— Aim of the exercise —
Take every line in the entries that includes the word "none" and copy it.

— Records to use —
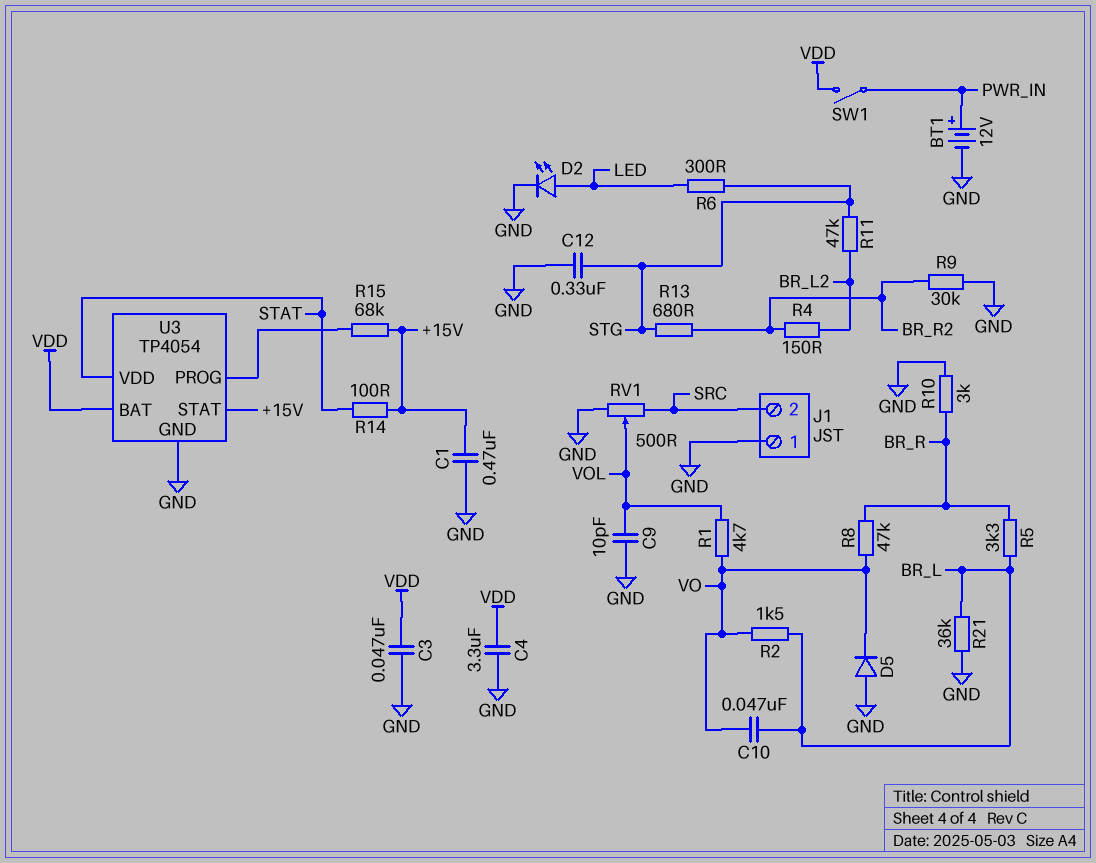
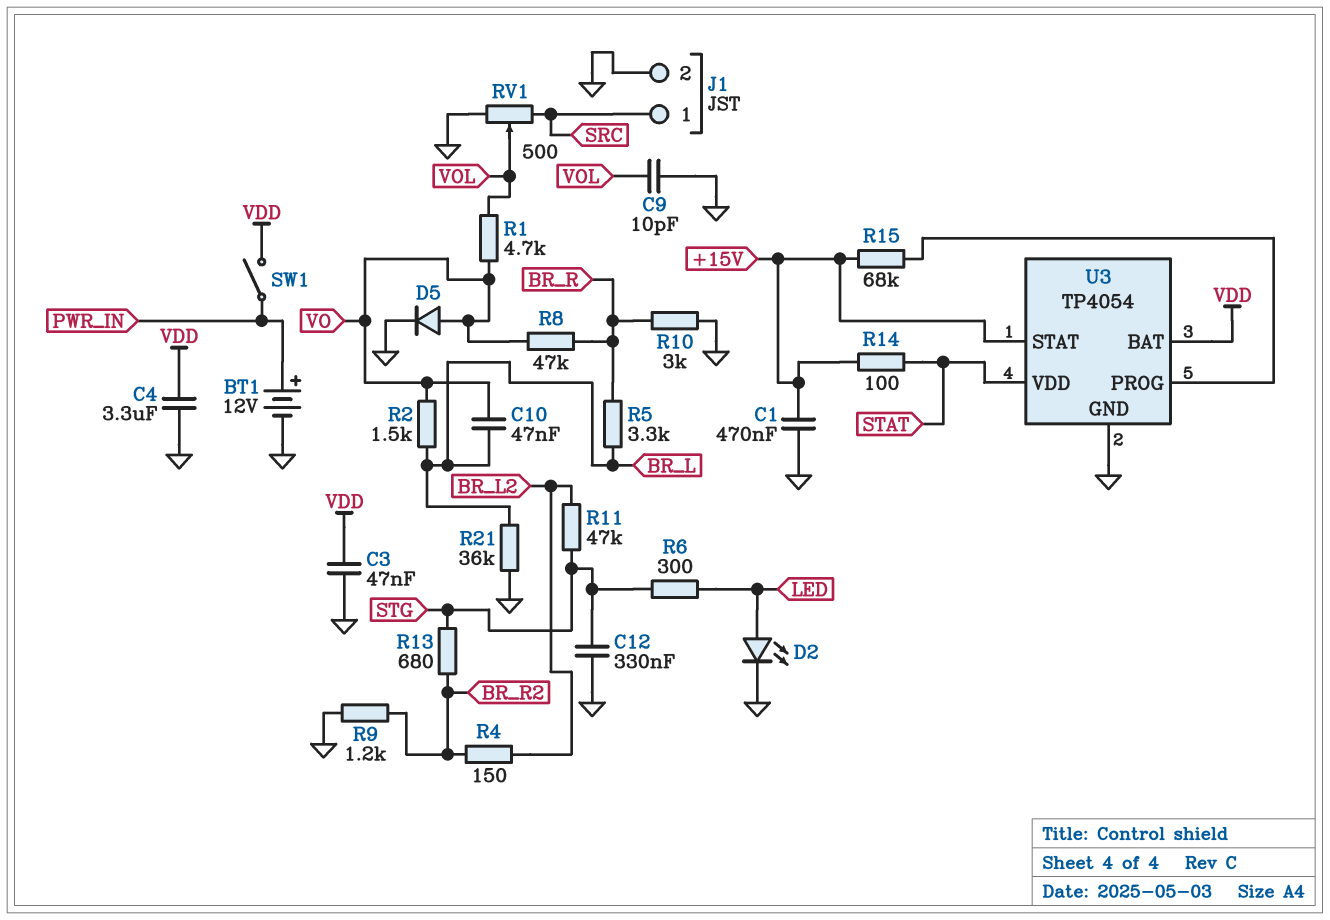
D5: diode (A GND, K VO) -> diode (A VO, K GND)
J1 pin 1: GND -> SRC
J1 pin 2: SRC -> GND
R9: 30k (BR_R2, GND) -> 1.2k (BR_R2, GND)

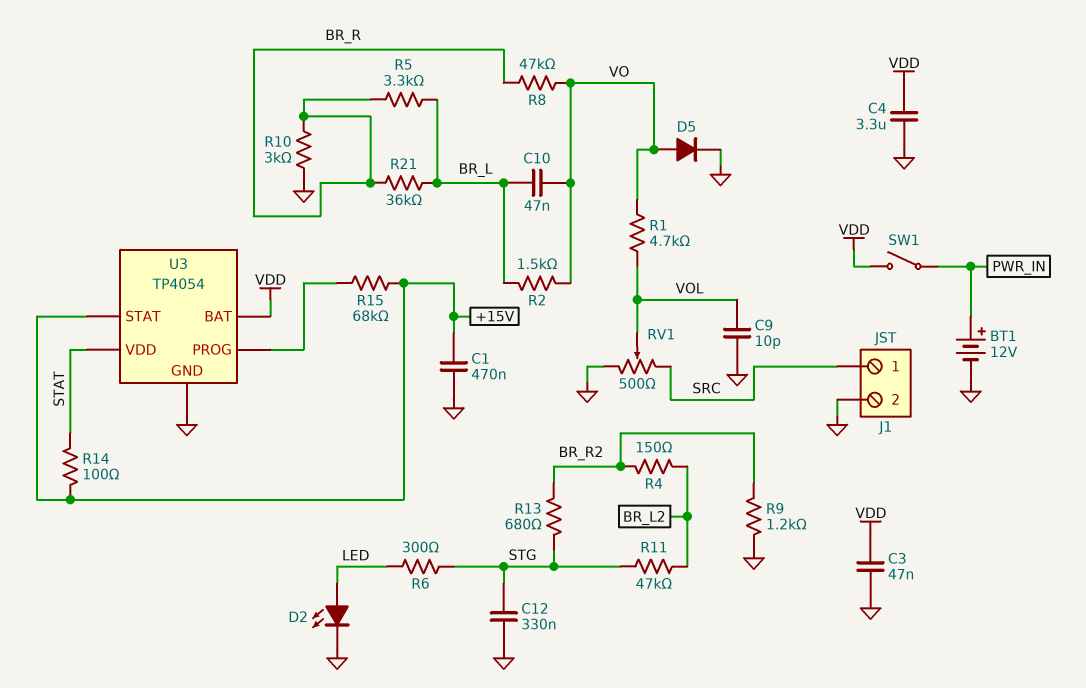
R21: 36k (BR_L, GND) -> 36k (BR_L, BR_R)

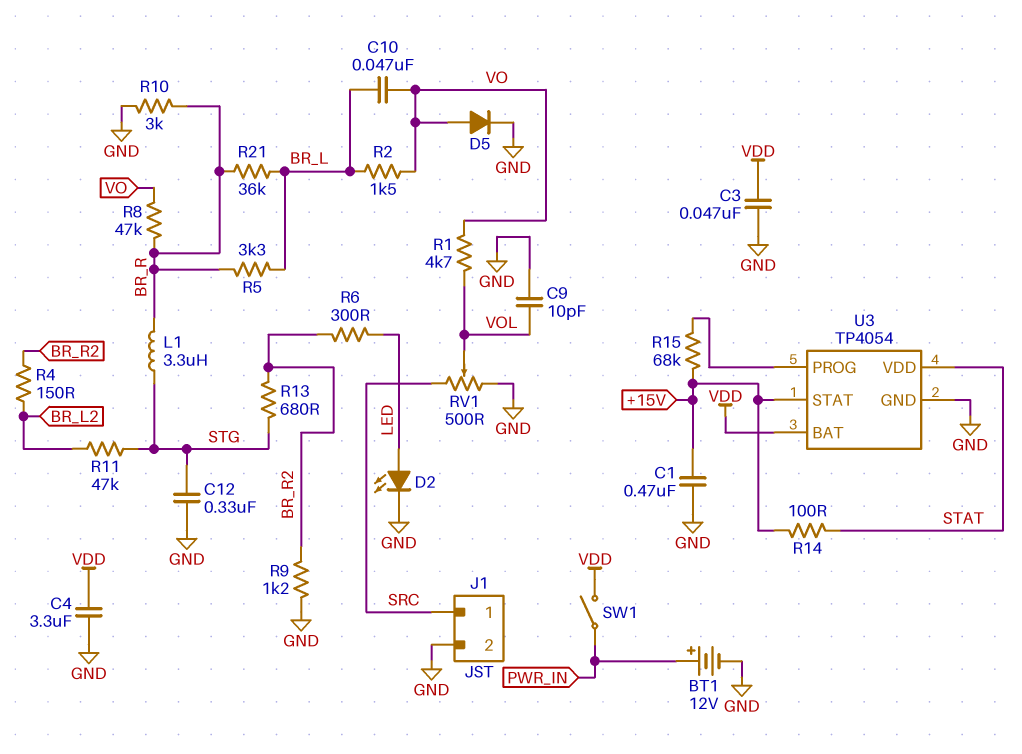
L1: none -> 3.3uH (BR_R, STG)
R6: 300 (LED, STG) -> 300 (BR_R2, LED)

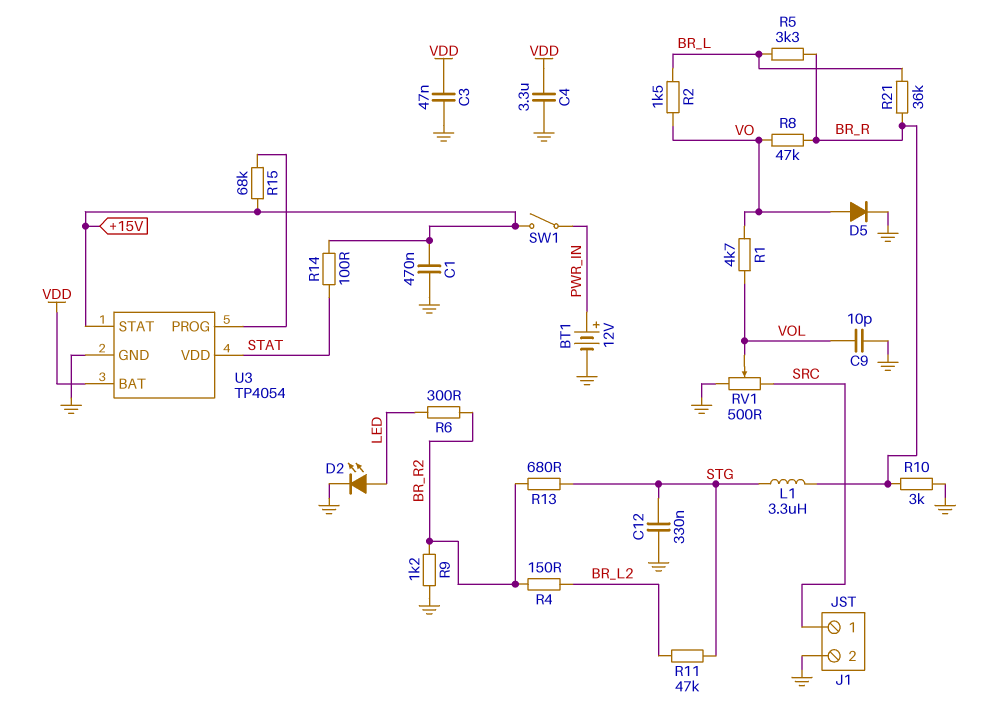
C10: 47nF (BR_L, VO) -> none
SW1: switch (PWR_IN, VDD) -> switch (+15V, PWR_IN)

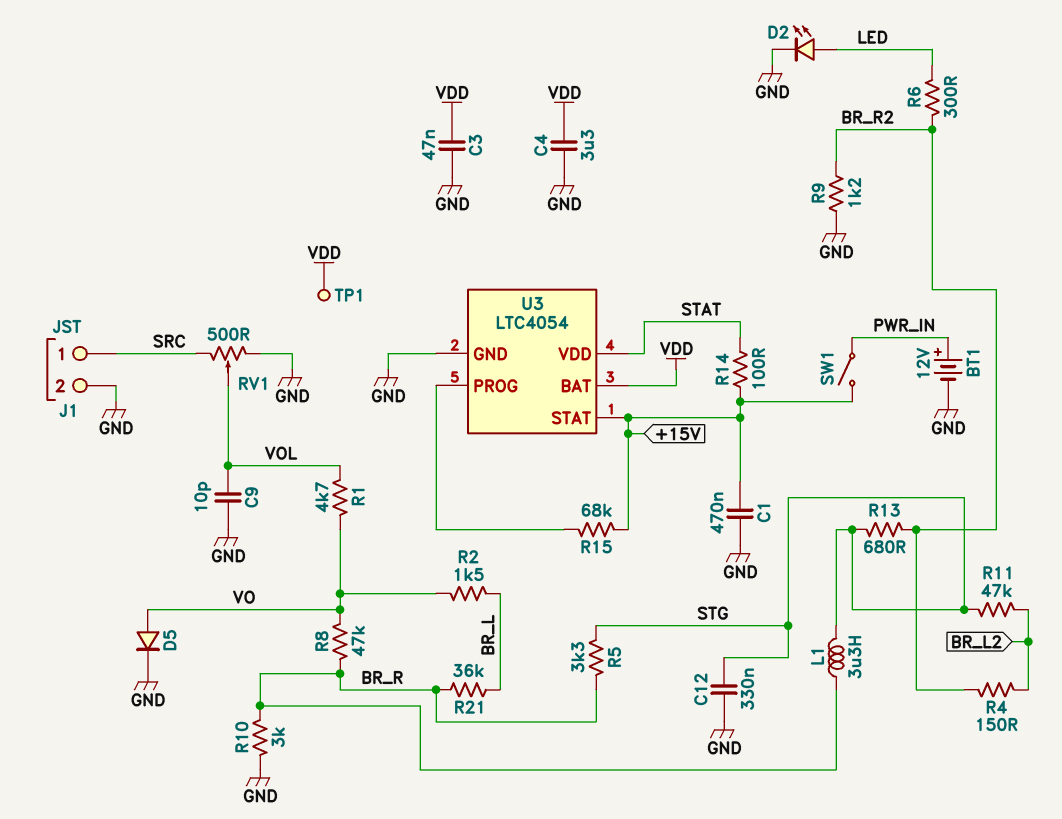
R5: 3.3k (BR_L, BR_R) -> 3.3k (BR_R, STG)
TP1: none -> test point (VDD)
U3: TP4054 -> LTC4054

— Reply to the exercise —
L1: none -> 3.3uH (BR_R, STG)
C10: 47nF (BR_L, VO) -> none
TP1: none -> test point (VDD)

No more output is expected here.